§ **Request**
Pull out every line in the records that contains the string "kern" and copy each of those lines in full.
━━━━━━
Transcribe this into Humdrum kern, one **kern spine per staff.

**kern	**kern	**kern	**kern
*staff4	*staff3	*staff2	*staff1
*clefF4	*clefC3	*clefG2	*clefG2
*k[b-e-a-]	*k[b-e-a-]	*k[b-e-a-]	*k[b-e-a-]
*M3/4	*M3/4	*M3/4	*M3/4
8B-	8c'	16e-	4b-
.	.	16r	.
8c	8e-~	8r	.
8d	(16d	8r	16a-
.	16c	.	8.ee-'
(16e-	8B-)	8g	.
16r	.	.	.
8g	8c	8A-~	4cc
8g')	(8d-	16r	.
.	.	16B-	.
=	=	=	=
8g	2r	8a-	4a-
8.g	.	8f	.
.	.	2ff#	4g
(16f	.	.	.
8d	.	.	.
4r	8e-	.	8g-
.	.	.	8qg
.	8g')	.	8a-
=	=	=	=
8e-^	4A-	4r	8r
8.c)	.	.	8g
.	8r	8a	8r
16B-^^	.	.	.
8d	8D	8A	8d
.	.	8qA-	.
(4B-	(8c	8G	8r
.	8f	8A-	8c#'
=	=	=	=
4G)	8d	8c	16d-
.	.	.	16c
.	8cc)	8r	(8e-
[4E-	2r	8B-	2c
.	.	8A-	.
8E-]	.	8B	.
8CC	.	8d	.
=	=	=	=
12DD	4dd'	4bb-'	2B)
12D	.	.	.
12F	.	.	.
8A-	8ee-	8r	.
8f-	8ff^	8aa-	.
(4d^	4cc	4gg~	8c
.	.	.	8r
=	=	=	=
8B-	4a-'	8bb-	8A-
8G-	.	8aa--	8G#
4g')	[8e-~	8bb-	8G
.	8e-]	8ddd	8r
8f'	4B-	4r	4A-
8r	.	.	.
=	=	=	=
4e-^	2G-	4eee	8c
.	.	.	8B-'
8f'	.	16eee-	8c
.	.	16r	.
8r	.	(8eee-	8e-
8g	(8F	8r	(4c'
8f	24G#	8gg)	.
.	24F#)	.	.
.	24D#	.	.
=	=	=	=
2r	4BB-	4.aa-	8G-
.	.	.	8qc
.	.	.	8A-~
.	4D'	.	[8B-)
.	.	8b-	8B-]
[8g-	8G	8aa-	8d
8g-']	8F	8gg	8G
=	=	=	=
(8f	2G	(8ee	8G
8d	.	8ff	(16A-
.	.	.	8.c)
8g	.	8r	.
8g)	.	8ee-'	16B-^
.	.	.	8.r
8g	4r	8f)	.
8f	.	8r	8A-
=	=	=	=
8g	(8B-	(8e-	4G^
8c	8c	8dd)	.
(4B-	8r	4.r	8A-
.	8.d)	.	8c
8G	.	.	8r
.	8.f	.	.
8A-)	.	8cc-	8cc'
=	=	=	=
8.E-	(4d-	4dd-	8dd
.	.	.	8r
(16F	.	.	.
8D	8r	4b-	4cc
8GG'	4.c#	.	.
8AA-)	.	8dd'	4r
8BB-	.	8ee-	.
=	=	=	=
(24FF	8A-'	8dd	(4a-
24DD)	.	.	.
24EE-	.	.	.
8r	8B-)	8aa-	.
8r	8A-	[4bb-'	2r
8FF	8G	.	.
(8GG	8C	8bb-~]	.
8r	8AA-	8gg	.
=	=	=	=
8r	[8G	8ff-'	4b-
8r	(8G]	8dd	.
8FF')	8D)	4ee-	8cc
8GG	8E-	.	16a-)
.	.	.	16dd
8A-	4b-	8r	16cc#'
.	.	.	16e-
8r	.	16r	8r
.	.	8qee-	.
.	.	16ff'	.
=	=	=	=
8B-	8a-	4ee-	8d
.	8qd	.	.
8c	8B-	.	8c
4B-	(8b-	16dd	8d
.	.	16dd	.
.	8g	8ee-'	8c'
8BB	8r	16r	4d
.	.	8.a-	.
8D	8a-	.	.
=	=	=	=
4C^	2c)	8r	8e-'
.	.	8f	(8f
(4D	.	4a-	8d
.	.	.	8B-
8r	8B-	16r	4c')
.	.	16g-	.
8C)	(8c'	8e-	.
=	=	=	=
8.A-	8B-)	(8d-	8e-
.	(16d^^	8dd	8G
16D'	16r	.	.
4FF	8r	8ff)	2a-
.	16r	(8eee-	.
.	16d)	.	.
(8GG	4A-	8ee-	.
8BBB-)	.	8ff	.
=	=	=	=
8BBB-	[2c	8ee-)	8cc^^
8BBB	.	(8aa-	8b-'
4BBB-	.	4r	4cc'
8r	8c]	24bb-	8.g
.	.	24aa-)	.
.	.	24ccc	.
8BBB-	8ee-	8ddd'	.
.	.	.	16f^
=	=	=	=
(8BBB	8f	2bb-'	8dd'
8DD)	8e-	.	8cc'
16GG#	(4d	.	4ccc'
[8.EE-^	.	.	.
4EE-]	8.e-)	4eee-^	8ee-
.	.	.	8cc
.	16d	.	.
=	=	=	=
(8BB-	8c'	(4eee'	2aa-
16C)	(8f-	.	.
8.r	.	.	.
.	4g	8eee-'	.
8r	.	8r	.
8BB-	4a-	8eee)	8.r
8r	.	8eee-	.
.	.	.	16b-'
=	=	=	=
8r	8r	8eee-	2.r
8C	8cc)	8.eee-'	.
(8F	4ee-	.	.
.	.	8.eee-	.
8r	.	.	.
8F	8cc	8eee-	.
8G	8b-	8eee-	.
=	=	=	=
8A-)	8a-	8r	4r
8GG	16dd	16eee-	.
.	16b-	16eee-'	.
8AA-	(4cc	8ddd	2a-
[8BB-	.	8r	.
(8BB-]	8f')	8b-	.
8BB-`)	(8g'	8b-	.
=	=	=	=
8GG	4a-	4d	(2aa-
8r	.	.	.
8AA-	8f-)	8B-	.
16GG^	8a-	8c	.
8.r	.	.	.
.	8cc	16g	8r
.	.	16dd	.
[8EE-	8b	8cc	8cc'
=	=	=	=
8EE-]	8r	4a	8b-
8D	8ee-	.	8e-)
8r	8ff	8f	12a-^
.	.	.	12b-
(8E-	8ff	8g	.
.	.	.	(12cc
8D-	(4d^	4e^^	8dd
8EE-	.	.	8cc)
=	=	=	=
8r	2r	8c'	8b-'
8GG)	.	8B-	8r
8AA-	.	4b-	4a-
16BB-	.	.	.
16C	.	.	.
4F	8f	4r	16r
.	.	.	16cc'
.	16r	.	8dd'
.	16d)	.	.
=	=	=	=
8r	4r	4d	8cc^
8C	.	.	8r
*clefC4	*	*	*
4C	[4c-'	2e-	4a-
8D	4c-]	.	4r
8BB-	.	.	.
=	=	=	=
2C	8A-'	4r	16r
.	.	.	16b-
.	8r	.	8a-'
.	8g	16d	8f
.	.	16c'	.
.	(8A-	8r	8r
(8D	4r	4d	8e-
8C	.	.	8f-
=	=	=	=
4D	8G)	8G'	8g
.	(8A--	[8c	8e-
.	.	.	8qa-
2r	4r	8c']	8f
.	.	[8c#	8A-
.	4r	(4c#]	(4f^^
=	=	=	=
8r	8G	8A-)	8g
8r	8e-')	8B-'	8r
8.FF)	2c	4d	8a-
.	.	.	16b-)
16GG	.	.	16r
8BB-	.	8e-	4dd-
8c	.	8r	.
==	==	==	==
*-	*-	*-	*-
━━━━━━
§ **Correct answer**
Transcribe this into Humdrum kern, one **kern spine per staff.
**kern	**kern	**kern	**kern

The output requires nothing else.